**Problem requirements:**
Please state how many lines below include the word "RESET"; the reply should be the number only.

• • • • •

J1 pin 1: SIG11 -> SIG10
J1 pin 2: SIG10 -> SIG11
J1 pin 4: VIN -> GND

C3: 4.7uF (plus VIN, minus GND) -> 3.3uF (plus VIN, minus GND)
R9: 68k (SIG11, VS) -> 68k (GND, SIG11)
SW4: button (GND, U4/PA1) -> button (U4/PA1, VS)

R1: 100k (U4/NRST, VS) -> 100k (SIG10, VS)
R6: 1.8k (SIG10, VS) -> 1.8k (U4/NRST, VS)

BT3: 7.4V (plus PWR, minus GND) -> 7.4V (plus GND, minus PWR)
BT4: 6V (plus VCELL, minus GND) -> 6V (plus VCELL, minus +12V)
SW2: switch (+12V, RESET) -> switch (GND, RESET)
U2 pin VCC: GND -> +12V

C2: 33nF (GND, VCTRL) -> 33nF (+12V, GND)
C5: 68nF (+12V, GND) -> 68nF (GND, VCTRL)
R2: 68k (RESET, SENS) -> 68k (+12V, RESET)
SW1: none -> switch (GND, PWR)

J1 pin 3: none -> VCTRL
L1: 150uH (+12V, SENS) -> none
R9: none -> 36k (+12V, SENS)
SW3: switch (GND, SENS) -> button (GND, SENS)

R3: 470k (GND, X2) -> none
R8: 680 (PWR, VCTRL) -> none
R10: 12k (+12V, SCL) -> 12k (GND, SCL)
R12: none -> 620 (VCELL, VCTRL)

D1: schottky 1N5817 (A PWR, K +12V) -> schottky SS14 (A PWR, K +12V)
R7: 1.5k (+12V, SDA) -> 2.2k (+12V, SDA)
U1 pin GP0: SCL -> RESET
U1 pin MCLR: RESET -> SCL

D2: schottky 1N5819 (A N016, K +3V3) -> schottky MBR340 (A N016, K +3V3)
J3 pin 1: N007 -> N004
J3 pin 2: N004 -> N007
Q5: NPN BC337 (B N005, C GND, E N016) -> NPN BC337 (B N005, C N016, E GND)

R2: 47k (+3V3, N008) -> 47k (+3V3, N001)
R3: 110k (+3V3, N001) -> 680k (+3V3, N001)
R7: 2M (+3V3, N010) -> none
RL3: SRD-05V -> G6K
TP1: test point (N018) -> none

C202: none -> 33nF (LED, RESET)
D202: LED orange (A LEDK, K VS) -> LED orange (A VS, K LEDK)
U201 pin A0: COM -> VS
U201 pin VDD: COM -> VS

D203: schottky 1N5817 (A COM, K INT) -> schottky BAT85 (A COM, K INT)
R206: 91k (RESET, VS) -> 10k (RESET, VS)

• • • • •

**Result of this task:**
6